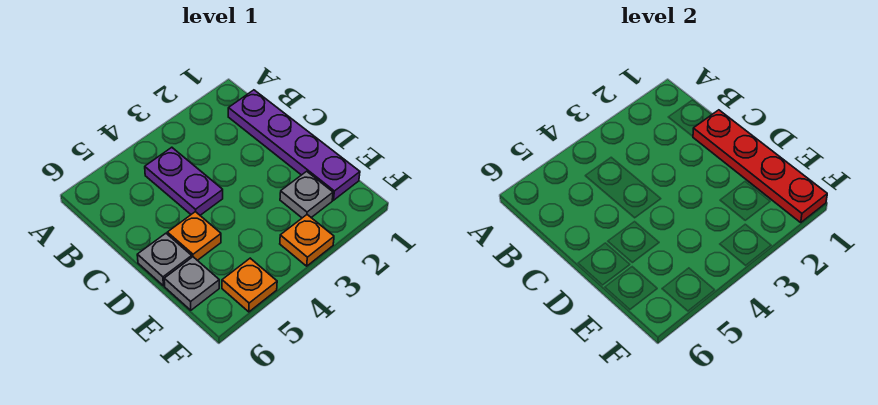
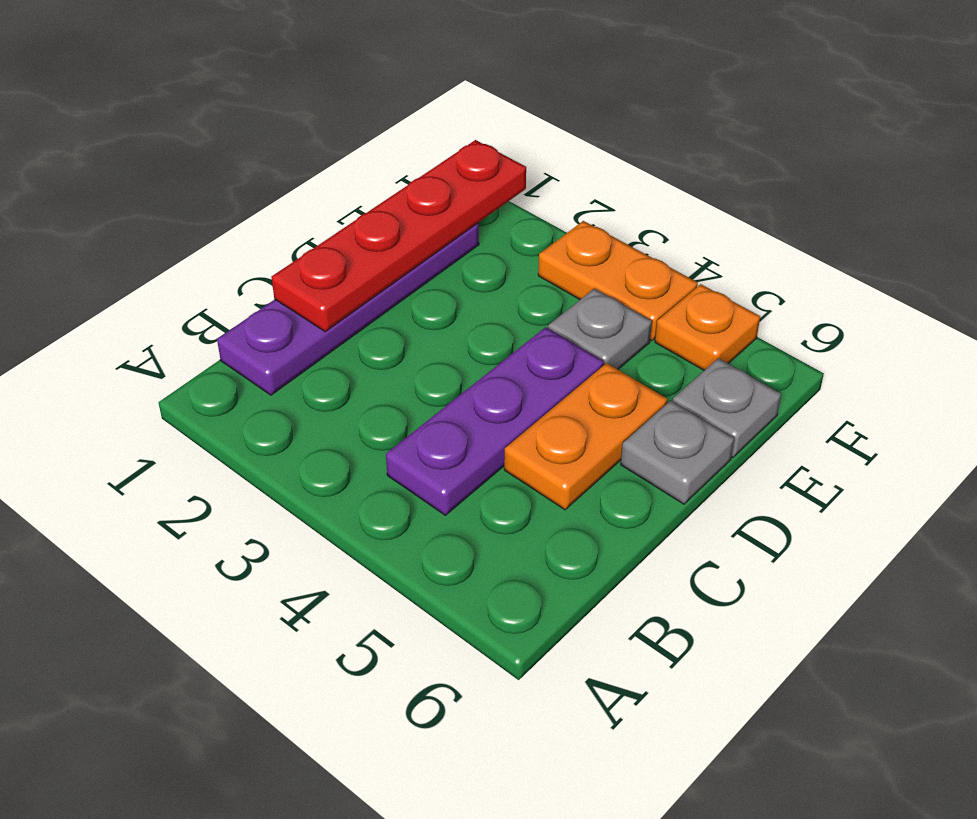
purple plate B4:C4 level 1 -> purple plate B4:D4 level 1
orange plate D5 level 1 -> orange plate C5:D5 level 1
grey plate E2 level 1 -> grey plate E4 level 1
orange plate F3 level 1 -> orange plate F3:F4 level 1

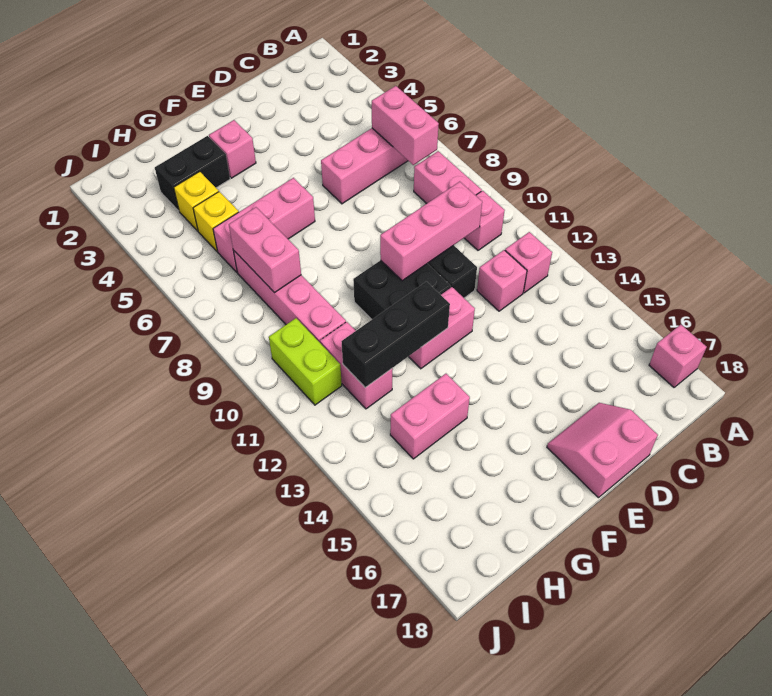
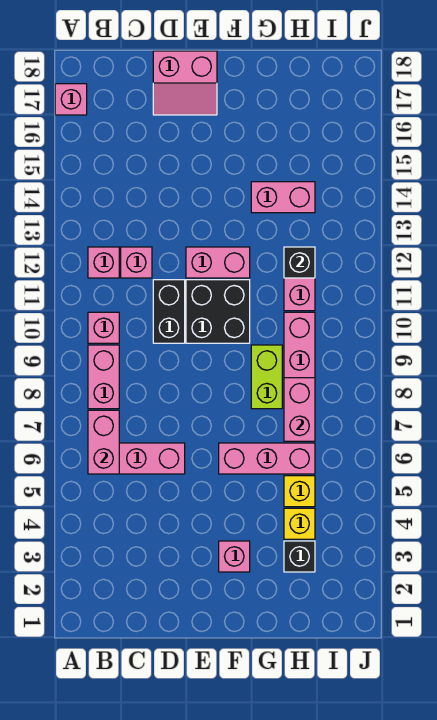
pink brick C10:E10 level 2 -> none
black brick F12:H12 level 2 -> black brick H12 level 2
black brick G3:H3 level 1 -> black brick H3 level 1
lime brick I10:I11 level 1 -> lime brick G8:G9 level 1

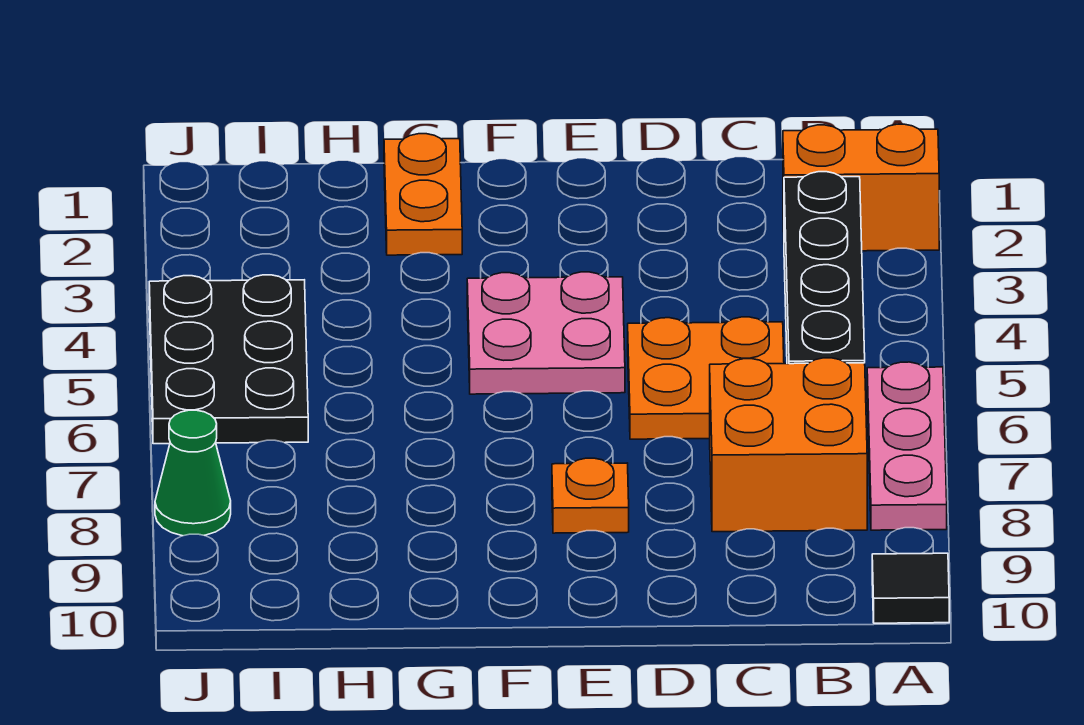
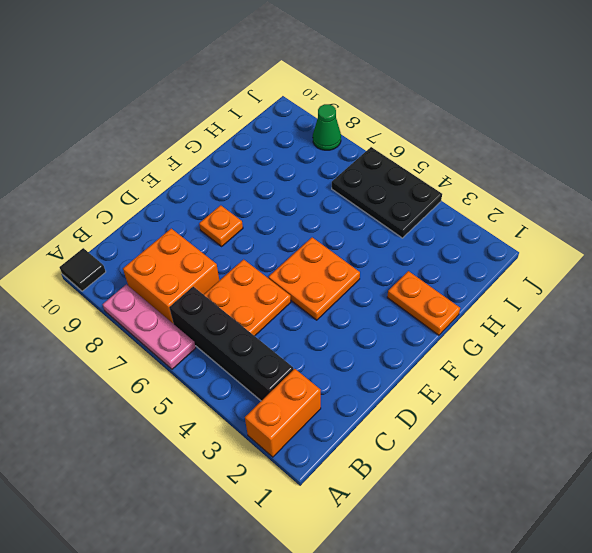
pink plate E4:F5 level 1 -> orange plate E4:F5 level 1

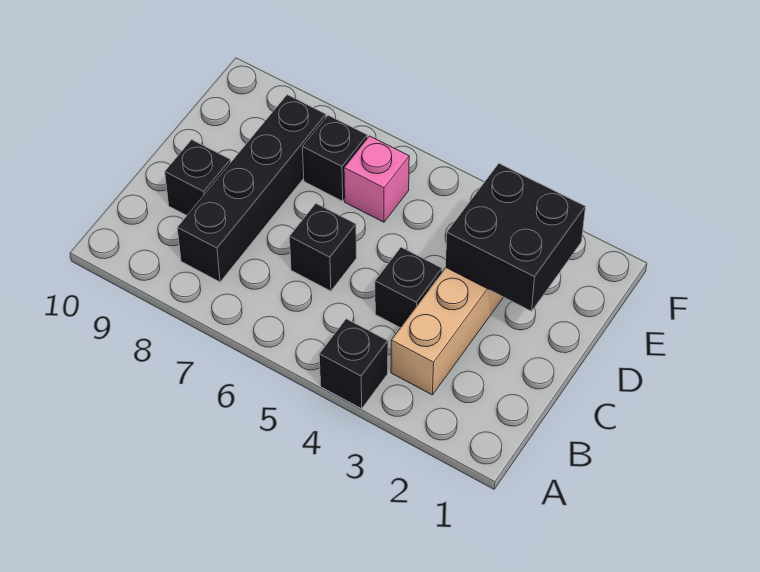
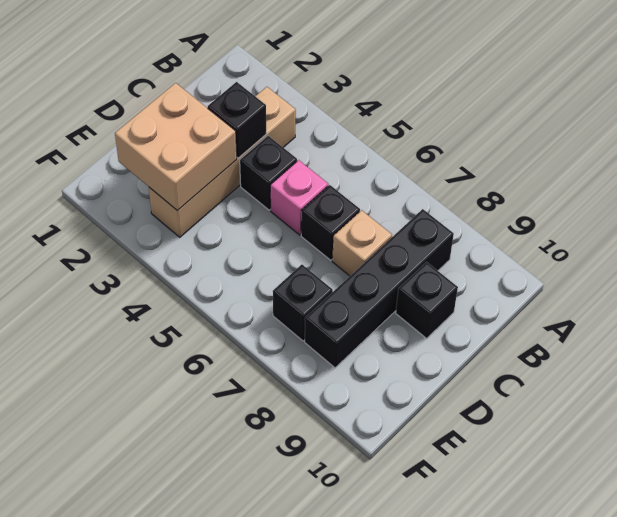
black brick A4 level 1 -> black brick C3 level 2
none -> tan brick C7 level 1
black brick D2:E3 level 2 -> tan brick D2:E3 level 2
pink brick E6 level 1 -> pink brick C5 level 1

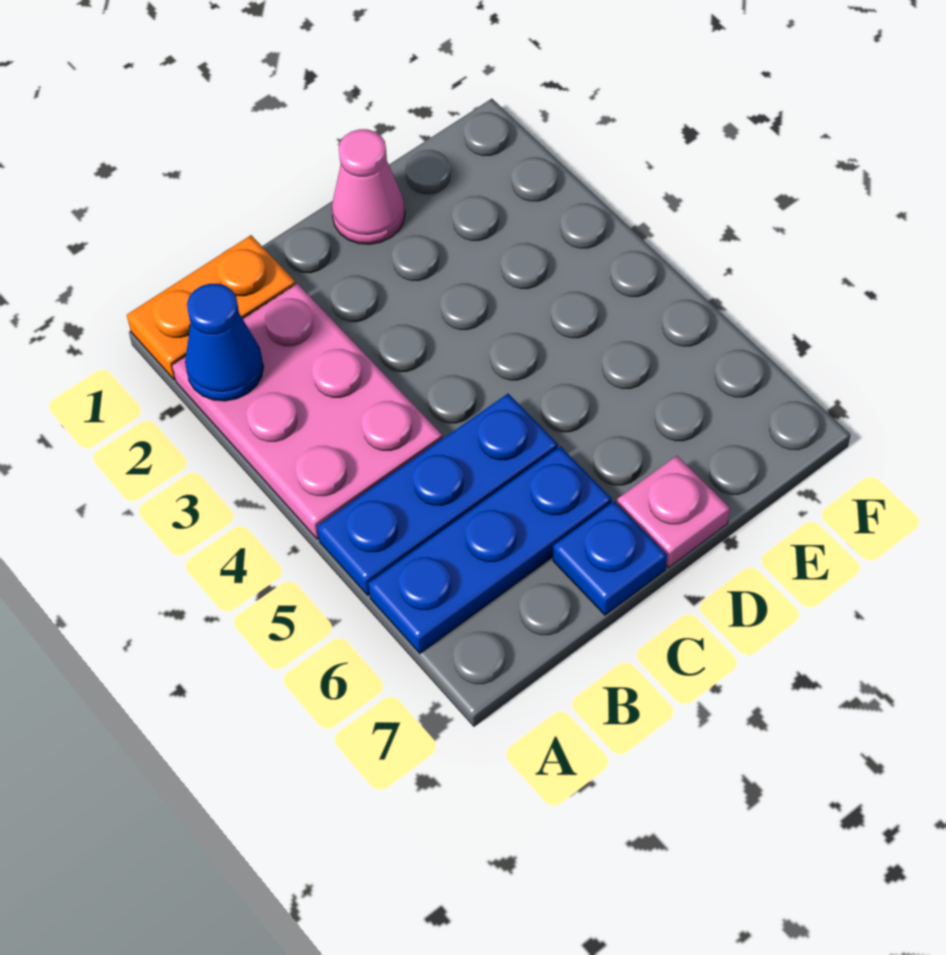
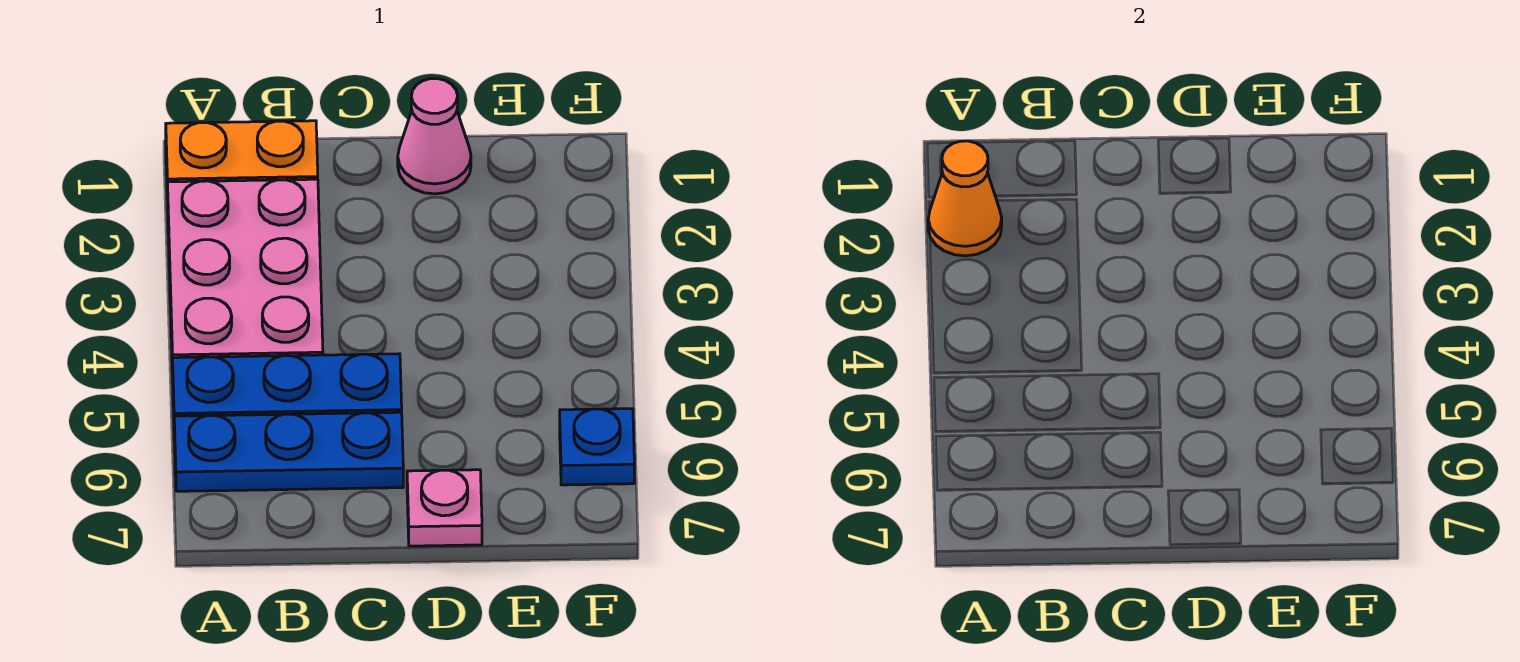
blue cone A2 level 2 -> orange cone A2 level 2
blue plate C7 level 1 -> blue plate F6 level 1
■ ■ ■ ■ ■
WORK REQUEST = Please copy out every line in the listing that has the string "black".

YOUR SOLUTION =
black brick F12:H12 level 2 -> black brick H12 level 2
black brick G3:H3 level 1 -> black brick H3 level 1
black brick A4 level 1 -> black brick C3 level 2
black brick D2:E3 level 2 -> tan brick D2:E3 level 2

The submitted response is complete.